— ASSIGNMENT —
Restate the listing word for word; omit the images.

— RECORDS FOR THE EXERCISE —
=====
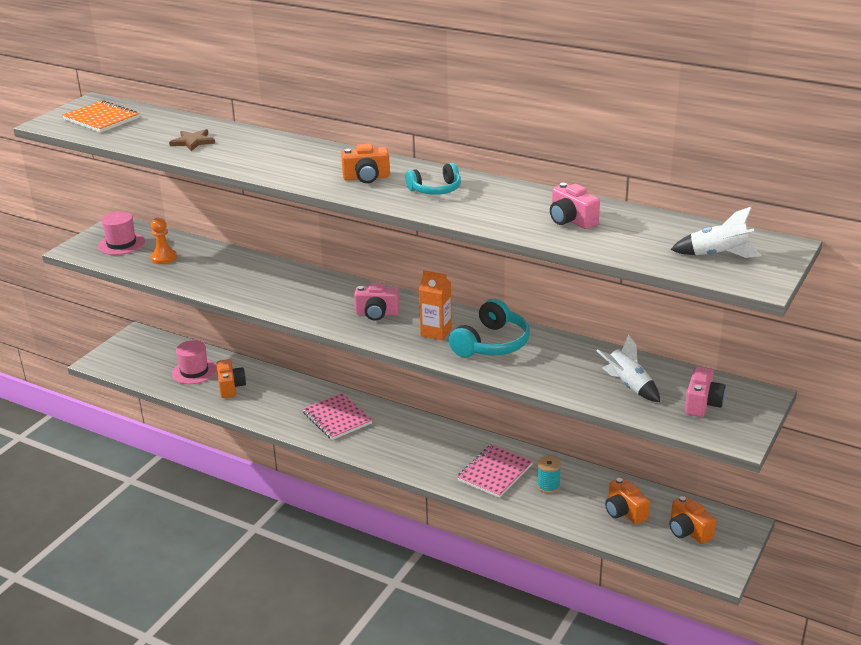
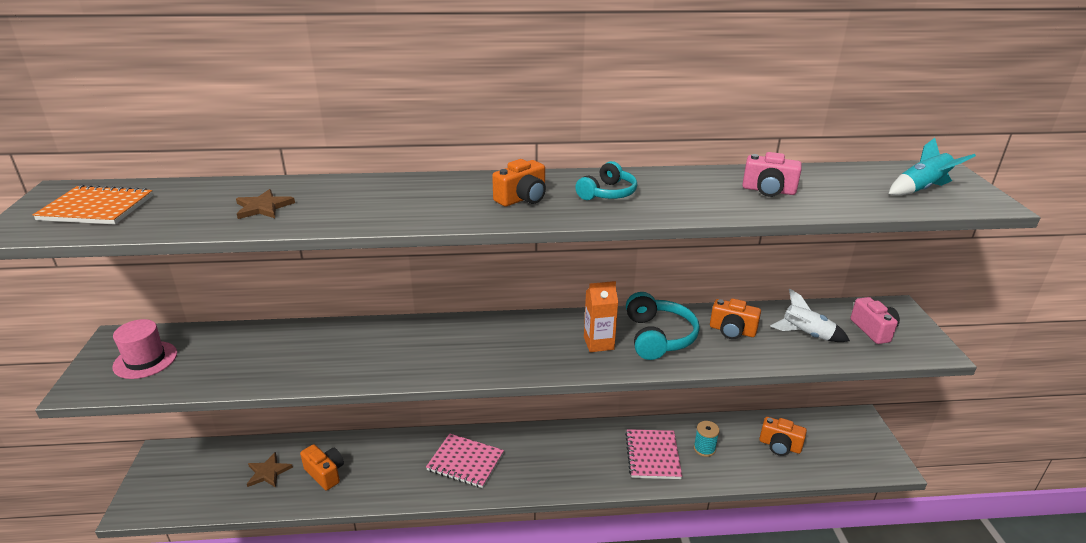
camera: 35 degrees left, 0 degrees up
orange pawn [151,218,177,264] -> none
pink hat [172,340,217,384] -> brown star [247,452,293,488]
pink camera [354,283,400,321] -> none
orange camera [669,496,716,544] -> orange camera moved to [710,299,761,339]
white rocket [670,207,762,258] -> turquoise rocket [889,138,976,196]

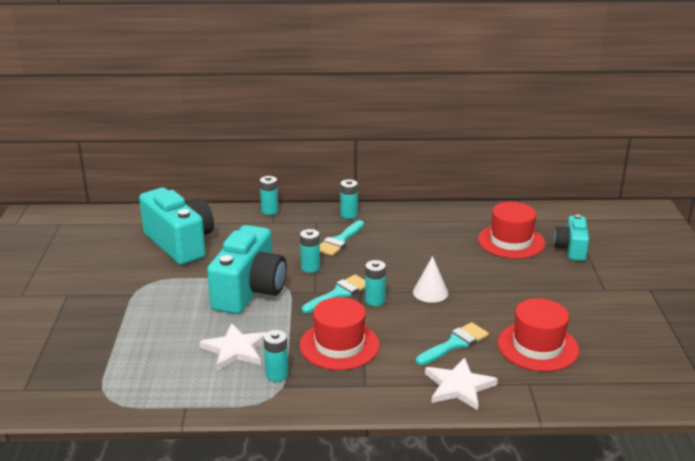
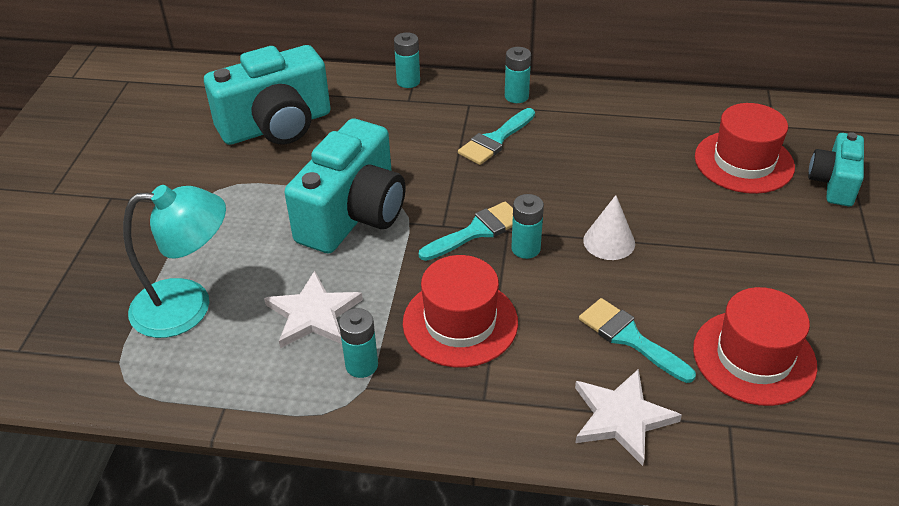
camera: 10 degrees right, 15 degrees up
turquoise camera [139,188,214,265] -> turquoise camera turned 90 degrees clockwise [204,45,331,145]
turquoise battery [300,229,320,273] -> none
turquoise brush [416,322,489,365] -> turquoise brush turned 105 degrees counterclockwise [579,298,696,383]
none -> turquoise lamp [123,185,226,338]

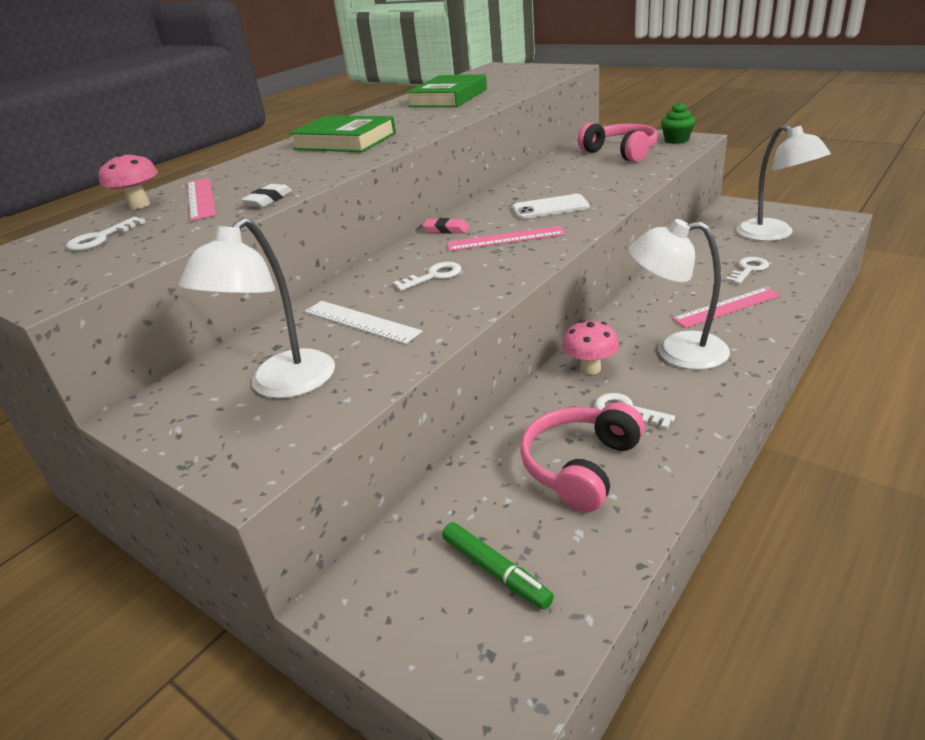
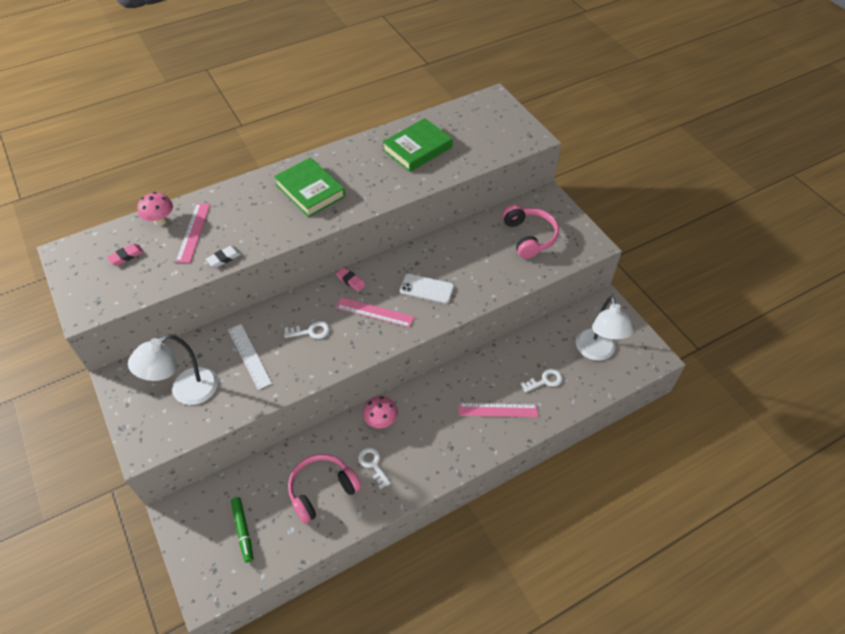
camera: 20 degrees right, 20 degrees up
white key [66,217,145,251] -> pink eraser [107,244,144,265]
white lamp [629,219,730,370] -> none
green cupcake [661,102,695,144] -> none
=====
— EXPECTED ANSWER —
camera: 35 degrees left, 0 degrees up
orange pawn [151,218,177,264] -> none
pink hat [172,340,217,384] -> brown star [247,452,293,488]
pink camera [354,283,400,321] -> none
orange camera [669,496,716,544] -> orange camera moved to [710,299,761,339]
white rocket [670,207,762,258] -> turquoise rocket [889,138,976,196]

camera: 10 degrees right, 15 degrees up
turquoise camera [139,188,214,265] -> turquoise camera turned 90 degrees clockwise [204,45,331,145]
turquoise battery [300,229,320,273] -> none
turquoise brush [416,322,489,365] -> turquoise brush turned 105 degrees counterclockwise [579,298,696,383]
none -> turquoise lamp [123,185,226,338]

camera: 20 degrees right, 20 degrees up
white key [66,217,145,251] -> pink eraser [107,244,144,265]
white lamp [629,219,730,370] -> none
green cupcake [661,102,695,144] -> none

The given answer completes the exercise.